::: Data excerpts :::
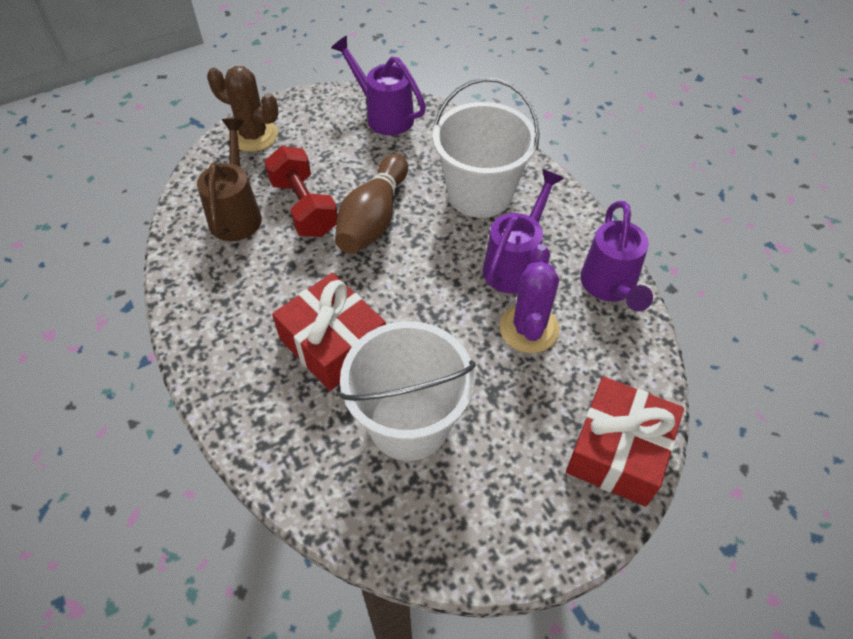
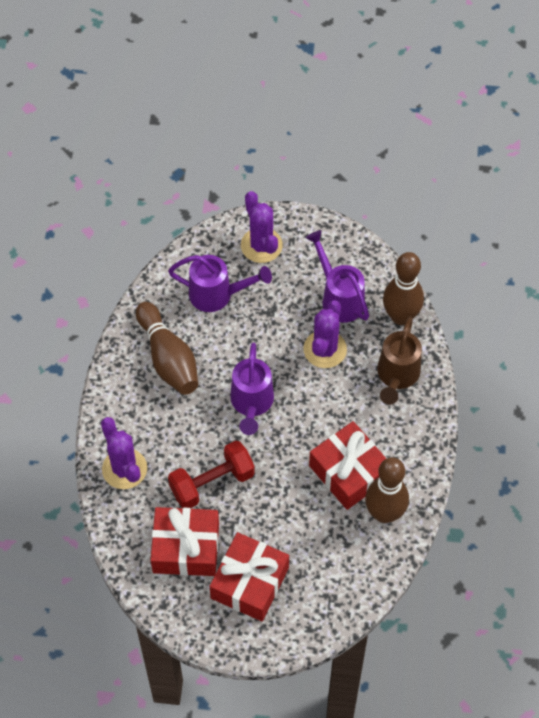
brown bowling pin: 1 -> 3
brown cactus: 1 -> 0
purple cactus: 1 -> 3
red gift: 2 -> 3
white bucket: 2 -> 0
:::
▶ _The task_
Make a list of all lines in the data that contain "brown".

▶ _Reply_
brown bowling pin: 1 -> 3
brown cactus: 1 -> 0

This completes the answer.